[Start of Attachment]
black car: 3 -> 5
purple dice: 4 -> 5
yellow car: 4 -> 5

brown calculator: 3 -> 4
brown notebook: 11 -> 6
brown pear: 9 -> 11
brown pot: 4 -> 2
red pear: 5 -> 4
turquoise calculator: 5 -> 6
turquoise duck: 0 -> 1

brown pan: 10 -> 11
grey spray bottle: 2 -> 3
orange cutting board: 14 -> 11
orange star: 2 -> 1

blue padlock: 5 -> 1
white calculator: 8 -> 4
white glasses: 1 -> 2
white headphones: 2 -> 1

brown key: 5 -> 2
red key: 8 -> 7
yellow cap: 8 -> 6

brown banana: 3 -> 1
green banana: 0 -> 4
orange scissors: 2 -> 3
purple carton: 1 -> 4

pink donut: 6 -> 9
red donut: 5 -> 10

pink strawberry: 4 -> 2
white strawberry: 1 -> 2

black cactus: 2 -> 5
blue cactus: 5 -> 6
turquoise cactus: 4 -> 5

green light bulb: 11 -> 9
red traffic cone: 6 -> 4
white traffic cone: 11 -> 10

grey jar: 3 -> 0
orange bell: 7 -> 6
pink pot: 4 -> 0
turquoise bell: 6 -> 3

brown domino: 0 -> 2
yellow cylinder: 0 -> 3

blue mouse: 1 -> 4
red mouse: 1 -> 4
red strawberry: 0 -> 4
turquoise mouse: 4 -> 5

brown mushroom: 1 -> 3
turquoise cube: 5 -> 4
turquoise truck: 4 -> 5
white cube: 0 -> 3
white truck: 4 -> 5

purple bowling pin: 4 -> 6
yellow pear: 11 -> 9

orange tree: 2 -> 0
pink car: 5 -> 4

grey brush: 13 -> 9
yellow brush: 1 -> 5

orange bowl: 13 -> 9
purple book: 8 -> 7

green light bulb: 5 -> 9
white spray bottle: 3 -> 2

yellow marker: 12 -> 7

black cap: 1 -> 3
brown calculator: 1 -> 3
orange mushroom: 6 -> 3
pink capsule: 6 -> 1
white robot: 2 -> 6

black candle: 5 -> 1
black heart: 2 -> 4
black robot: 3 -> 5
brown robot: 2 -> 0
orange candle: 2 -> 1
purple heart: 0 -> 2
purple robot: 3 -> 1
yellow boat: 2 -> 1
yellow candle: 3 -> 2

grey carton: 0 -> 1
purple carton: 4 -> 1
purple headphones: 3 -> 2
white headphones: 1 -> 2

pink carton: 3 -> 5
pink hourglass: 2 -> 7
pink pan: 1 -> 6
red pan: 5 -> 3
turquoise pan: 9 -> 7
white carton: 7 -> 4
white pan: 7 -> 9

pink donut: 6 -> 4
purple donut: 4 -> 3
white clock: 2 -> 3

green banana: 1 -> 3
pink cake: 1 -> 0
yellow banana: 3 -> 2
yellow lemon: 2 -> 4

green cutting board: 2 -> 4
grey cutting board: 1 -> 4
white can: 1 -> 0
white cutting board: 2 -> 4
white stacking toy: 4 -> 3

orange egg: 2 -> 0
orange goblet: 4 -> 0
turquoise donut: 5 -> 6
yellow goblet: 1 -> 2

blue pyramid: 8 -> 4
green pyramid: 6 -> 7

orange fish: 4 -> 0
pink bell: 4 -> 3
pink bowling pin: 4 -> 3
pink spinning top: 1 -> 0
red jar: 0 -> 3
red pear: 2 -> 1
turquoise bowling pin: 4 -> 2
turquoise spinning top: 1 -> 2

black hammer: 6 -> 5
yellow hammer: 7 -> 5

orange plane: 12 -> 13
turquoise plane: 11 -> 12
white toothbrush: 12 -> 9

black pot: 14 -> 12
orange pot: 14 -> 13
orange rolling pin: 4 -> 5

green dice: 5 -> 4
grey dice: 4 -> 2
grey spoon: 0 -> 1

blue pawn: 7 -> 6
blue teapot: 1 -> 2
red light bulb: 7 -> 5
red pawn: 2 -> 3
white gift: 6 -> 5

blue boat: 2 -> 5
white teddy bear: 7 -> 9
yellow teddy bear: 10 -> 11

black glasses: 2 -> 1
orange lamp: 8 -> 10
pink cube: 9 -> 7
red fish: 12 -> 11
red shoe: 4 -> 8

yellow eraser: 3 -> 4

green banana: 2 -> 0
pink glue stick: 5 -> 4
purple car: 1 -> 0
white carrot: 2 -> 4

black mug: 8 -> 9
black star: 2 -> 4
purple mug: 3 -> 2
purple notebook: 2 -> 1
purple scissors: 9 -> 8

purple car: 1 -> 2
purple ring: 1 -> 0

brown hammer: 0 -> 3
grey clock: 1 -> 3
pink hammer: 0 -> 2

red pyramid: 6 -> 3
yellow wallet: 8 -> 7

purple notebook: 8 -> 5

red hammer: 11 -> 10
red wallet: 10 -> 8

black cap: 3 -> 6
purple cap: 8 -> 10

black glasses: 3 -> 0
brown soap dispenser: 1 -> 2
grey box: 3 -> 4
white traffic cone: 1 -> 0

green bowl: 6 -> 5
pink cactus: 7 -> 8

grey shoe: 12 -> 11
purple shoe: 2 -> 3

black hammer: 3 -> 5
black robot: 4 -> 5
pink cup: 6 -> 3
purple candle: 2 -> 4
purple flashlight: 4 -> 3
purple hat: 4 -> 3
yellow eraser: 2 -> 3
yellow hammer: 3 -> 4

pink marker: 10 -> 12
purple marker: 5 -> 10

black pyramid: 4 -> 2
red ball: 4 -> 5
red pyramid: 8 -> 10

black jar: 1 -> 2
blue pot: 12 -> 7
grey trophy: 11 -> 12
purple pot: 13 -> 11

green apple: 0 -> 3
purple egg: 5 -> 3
[End of Attachment]
Reproduce exactly the section above that begins at the line containing "white truck: 4 -> 5" and ends at the line containing "pink cake: 1 -> 0", leaving out all other lines.

white truck: 4 -> 5

purple bowling pin: 4 -> 6
yellow pear: 11 -> 9

orange tree: 2 -> 0
pink car: 5 -> 4

grey brush: 13 -> 9
yellow brush: 1 -> 5

orange bowl: 13 -> 9
purple book: 8 -> 7

green light bulb: 5 -> 9
white spray bottle: 3 -> 2

yellow marker: 12 -> 7

black cap: 1 -> 3
brown calculator: 1 -> 3
orange mushroom: 6 -> 3
pink capsule: 6 -> 1
white robot: 2 -> 6

black candle: 5 -> 1
black heart: 2 -> 4
black robot: 3 -> 5
brown robot: 2 -> 0
orange candle: 2 -> 1
purple heart: 0 -> 2
purple robot: 3 -> 1
yellow boat: 2 -> 1
yellow candle: 3 -> 2

grey carton: 0 -> 1
purple carton: 4 -> 1
purple headphones: 3 -> 2
white headphones: 1 -> 2

pink carton: 3 -> 5
pink hourglass: 2 -> 7
pink pan: 1 -> 6
red pan: 5 -> 3
turquoise pan: 9 -> 7
white carton: 7 -> 4
white pan: 7 -> 9

pink donut: 6 -> 4
purple donut: 4 -> 3
white clock: 2 -> 3

green banana: 1 -> 3
pink cake: 1 -> 0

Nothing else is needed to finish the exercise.